Data provided START

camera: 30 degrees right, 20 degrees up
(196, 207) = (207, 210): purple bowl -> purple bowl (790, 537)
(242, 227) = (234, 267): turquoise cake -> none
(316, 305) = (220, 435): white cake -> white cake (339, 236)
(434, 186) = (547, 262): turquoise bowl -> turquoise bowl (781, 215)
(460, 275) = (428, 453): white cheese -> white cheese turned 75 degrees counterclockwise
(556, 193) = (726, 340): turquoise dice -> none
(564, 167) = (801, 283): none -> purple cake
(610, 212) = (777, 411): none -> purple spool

Data provided END

Please output the listing above exactly, every line included.

» Expected answer
camera: 30 degrees right, 20 degrees up
(196, 207) = (207, 210): purple bowl -> purple bowl (790, 537)
(242, 227) = (234, 267): turquoise cake -> none
(316, 305) = (220, 435): white cake -> white cake (339, 236)
(434, 186) = (547, 262): turquoise bowl -> turquoise bowl (781, 215)
(460, 275) = (428, 453): white cheese -> white cheese turned 75 degrees counterclockwise
(556, 193) = (726, 340): turquoise dice -> none
(564, 167) = (801, 283): none -> purple cake
(610, 212) = (777, 411): none -> purple spool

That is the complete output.